◆ **WHAT THE TASK REQUIRES**:
Copy out the listing below exactly, please, and skip any pictures.

◆ **AVAILABLE DATA**:
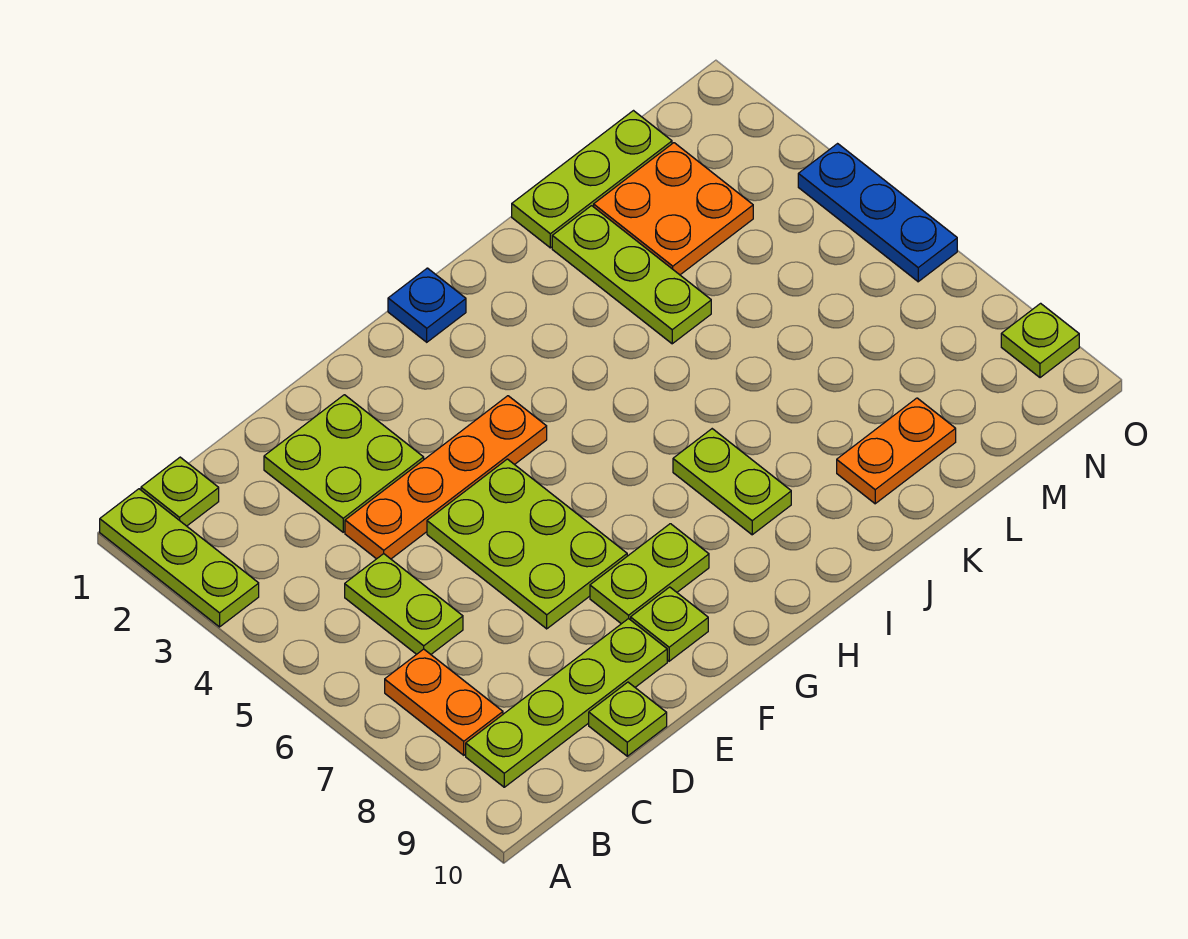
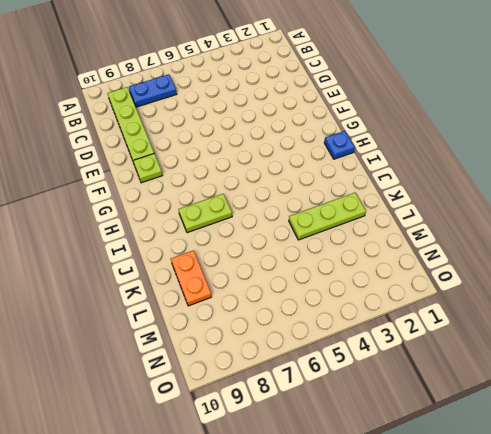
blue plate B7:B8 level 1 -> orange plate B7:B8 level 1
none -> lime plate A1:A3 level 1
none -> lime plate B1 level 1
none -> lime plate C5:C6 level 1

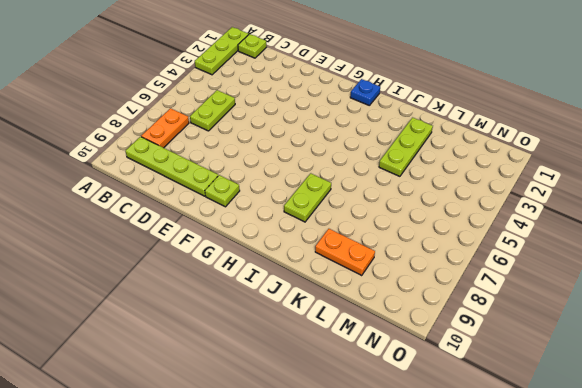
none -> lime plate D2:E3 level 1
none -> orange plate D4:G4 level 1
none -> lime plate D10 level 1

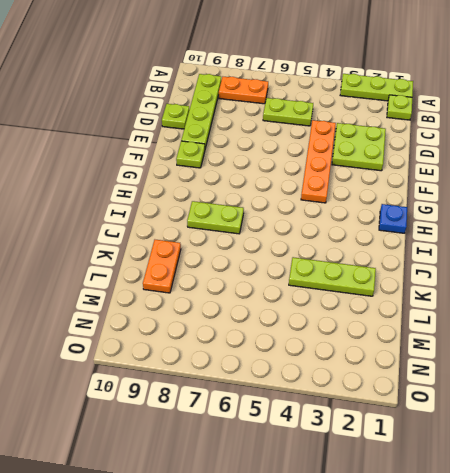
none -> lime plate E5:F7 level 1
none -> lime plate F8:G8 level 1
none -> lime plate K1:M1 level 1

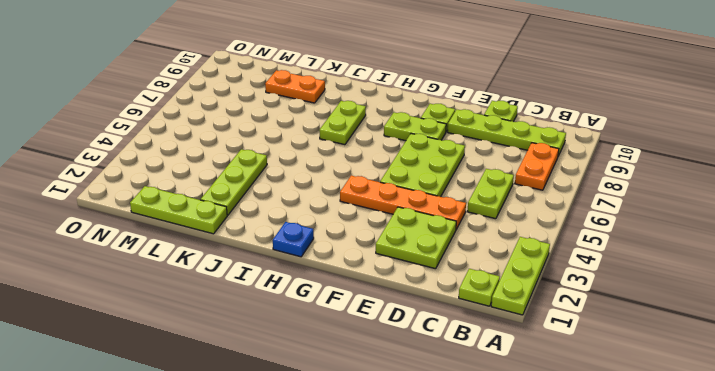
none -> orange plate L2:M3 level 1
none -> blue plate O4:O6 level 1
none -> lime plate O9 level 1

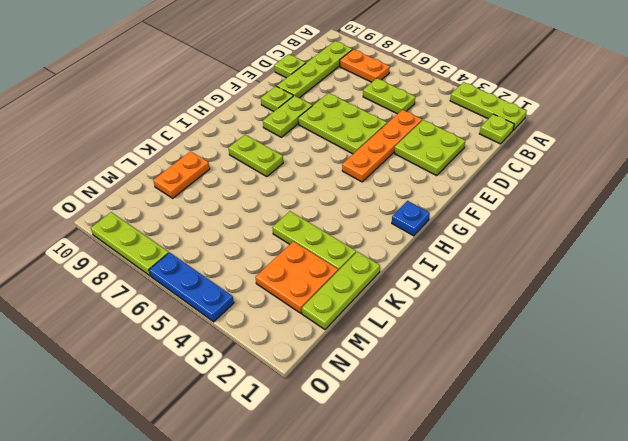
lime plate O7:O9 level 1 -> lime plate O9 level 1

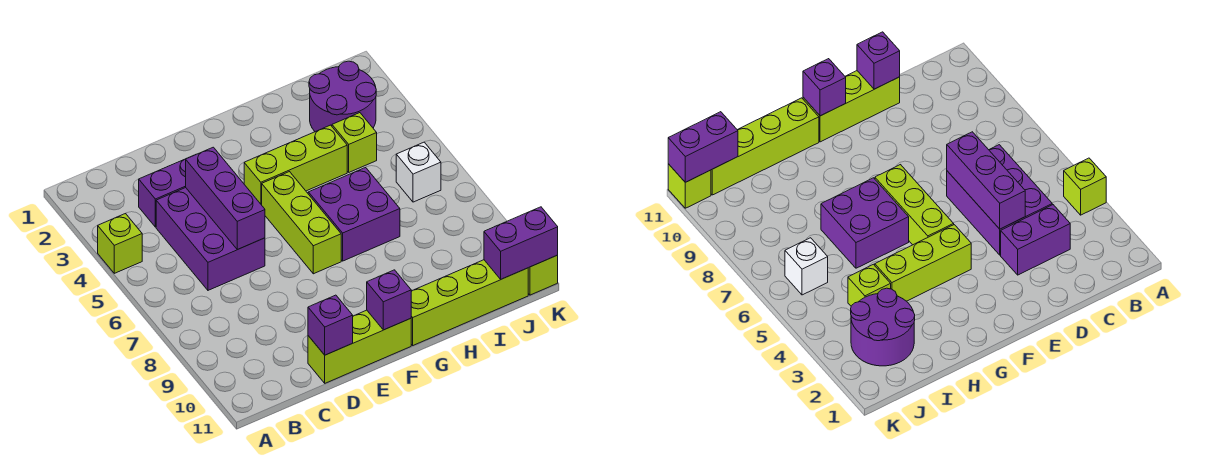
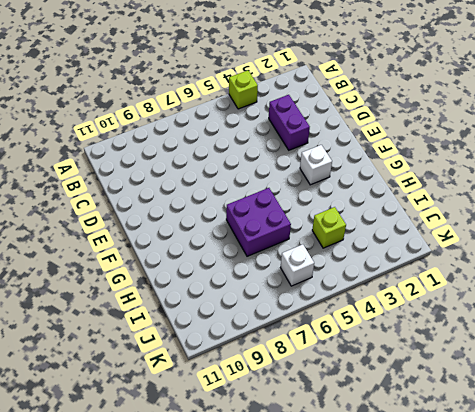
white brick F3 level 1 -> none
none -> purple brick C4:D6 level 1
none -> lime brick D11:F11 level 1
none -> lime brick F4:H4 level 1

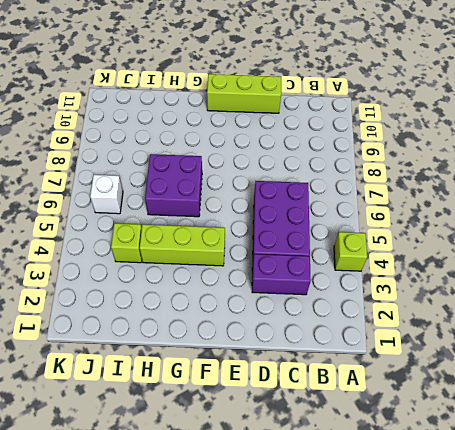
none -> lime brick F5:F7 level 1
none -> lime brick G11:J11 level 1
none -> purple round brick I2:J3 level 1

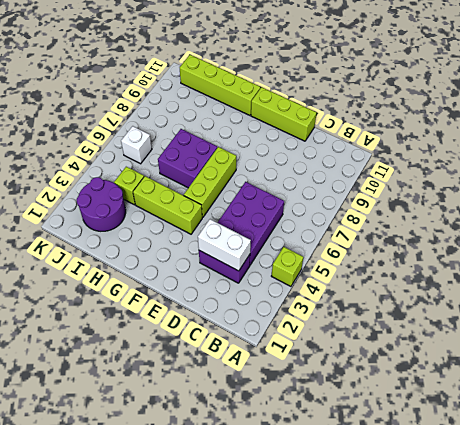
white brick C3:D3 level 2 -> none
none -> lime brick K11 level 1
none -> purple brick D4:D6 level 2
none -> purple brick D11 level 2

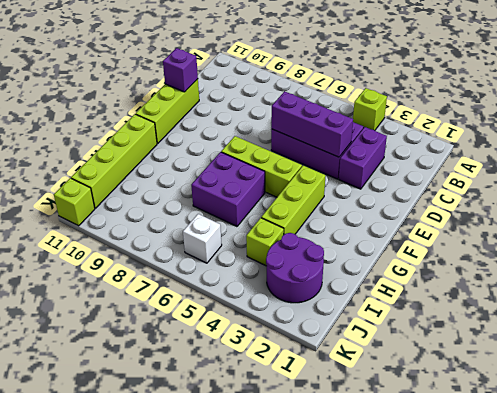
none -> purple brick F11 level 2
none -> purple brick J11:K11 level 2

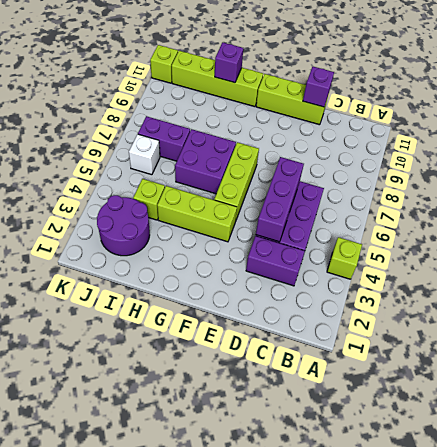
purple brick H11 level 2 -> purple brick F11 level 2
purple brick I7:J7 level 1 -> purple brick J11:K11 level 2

◆ **EXERCISE RESPONSE**:
blue plate B7:B8 level 1 -> orange plate B7:B8 level 1
none -> lime plate A1:A3 level 1
none -> lime plate B1 level 1
none -> lime plate C5:C6 level 1

none -> lime plate D2:E3 level 1
none -> orange plate D4:G4 level 1
none -> lime plate D10 level 1

none -> lime plate E5:F7 level 1
none -> lime plate F8:G8 level 1
none -> lime plate K1:M1 level 1

none -> orange plate L2:M3 level 1
none -> blue plate O4:O6 level 1
none -> lime plate O9 level 1

lime plate O7:O9 level 1 -> lime plate O9 level 1

white brick F3 level 1 -> none
none -> purple brick C4:D6 level 1
none -> lime brick D11:F11 level 1
none -> lime brick F4:H4 level 1

none -> lime brick F5:F7 level 1
none -> lime brick G11:J11 level 1
none -> purple round brick I2:J3 level 1

white brick C3:D3 level 2 -> none
none -> lime brick K11 level 1
none -> purple brick D4:D6 level 2
none -> purple brick D11 level 2

none -> purple brick F11 level 2
none -> purple brick J11:K11 level 2

purple brick H11 level 2 -> purple brick F11 level 2
purple brick I7:J7 level 1 -> purple brick J11:K11 level 2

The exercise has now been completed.